** Opening INPUT RECORDS block **

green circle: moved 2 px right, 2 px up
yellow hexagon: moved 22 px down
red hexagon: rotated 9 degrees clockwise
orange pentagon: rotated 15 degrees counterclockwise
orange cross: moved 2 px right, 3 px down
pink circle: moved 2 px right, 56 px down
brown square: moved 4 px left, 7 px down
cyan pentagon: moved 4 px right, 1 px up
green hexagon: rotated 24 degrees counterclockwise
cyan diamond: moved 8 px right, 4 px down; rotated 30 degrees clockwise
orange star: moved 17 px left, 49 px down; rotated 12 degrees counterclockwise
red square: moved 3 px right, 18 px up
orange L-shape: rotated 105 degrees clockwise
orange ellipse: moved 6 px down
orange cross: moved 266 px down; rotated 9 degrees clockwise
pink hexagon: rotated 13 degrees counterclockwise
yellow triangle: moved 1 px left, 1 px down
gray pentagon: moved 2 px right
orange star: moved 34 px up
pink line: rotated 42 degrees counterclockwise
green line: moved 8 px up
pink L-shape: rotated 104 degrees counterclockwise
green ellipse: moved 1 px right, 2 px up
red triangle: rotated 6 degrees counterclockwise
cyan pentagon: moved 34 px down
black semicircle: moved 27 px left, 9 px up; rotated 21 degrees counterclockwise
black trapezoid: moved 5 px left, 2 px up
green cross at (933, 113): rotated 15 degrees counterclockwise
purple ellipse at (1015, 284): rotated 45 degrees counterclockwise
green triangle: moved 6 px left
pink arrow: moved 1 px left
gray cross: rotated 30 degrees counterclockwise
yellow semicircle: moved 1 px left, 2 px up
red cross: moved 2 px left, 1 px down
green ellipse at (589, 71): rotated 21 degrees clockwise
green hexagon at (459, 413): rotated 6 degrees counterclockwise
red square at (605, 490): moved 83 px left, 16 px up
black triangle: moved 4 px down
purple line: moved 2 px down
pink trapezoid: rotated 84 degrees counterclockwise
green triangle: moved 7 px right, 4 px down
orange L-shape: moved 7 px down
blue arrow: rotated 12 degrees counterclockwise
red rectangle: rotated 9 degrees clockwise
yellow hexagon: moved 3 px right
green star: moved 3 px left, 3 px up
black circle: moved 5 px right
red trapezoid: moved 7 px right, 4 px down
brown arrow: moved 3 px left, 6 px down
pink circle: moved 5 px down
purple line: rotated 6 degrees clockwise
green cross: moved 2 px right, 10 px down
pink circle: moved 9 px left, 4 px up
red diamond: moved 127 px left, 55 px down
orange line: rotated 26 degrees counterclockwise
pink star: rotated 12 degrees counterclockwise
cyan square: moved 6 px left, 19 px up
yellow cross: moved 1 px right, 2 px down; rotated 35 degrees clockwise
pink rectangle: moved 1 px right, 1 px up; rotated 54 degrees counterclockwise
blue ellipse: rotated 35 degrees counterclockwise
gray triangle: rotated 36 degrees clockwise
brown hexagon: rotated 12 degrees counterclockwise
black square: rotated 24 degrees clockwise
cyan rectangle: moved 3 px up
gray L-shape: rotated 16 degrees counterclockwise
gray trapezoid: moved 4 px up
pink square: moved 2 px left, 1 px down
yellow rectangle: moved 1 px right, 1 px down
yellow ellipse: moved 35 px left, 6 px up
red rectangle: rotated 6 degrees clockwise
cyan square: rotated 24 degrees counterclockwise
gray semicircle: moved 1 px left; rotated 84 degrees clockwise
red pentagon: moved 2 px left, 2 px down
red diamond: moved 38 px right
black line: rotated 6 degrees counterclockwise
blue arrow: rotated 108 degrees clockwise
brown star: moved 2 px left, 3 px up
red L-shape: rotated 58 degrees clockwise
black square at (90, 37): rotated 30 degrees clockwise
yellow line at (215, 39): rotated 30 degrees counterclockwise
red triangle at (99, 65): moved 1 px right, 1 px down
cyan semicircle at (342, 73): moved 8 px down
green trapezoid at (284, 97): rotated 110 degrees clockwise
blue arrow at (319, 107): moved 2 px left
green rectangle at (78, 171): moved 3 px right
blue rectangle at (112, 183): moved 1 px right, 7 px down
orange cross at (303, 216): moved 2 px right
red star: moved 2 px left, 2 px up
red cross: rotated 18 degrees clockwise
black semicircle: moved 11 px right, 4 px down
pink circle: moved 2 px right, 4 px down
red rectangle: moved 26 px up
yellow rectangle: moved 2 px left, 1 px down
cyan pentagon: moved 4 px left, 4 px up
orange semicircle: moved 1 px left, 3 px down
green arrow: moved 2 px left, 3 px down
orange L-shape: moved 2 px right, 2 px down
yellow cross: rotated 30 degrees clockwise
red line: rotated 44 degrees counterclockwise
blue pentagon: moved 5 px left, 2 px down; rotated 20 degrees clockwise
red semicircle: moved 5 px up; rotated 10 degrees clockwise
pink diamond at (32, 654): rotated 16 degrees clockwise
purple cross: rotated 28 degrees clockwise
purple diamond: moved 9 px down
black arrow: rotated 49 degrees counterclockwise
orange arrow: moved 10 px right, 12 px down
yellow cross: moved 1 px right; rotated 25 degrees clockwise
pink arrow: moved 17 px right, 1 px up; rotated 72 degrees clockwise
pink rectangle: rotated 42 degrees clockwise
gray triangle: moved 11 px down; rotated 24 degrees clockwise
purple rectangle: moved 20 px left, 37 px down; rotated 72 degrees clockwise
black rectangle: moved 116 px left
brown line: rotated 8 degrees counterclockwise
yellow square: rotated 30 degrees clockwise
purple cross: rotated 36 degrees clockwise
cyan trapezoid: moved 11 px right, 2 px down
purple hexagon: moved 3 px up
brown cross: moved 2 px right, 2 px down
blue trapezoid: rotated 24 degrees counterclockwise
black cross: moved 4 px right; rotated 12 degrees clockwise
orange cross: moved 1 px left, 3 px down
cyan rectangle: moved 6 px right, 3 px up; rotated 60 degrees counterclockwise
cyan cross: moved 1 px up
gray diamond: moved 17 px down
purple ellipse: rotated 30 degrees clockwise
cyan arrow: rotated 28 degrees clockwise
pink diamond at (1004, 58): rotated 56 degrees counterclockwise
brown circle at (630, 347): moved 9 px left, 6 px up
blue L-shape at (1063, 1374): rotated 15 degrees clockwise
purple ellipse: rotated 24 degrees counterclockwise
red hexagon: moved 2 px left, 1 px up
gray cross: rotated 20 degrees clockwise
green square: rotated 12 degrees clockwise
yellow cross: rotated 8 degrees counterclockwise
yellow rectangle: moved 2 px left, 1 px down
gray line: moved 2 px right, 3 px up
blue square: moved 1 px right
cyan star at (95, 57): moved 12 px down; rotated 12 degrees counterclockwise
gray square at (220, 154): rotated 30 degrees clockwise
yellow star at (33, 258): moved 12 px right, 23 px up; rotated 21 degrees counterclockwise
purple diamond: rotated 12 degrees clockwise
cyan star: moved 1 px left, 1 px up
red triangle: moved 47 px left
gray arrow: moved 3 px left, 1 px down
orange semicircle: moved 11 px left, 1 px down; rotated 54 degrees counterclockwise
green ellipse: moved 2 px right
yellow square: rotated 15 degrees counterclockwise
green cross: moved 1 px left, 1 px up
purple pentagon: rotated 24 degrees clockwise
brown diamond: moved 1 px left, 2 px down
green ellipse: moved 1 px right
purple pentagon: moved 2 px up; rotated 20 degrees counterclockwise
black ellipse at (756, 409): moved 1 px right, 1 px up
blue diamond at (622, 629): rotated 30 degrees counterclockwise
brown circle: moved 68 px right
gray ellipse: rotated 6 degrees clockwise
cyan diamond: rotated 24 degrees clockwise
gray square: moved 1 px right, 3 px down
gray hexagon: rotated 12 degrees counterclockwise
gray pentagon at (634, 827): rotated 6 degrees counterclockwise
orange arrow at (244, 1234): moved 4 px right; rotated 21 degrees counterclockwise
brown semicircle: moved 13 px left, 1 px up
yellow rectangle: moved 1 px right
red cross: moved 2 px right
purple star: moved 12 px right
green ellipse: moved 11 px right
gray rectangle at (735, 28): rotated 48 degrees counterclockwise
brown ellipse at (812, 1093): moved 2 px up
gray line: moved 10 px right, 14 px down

** Closing INPUT RECORDS block **

## DIRECTIONS
Scan the entries above for the string "blue" and copy each line that contains it.

## RESPONSE TO THE EXERCISE
blue arrow: rotated 12 degrees counterclockwise
blue ellipse: rotated 35 degrees counterclockwise
blue arrow: rotated 108 degrees clockwise
blue arrow at (319, 107): moved 2 px left
blue rectangle at (112, 183): moved 1 px right, 7 px down
blue pentagon: moved 5 px left, 2 px down; rotated 20 degrees clockwise
blue trapezoid: rotated 24 degrees counterclockwise
blue L-shape at (1063, 1374): rotated 15 degrees clockwise
blue square: moved 1 px right
blue diamond at (622, 629): rotated 30 degrees counterclockwise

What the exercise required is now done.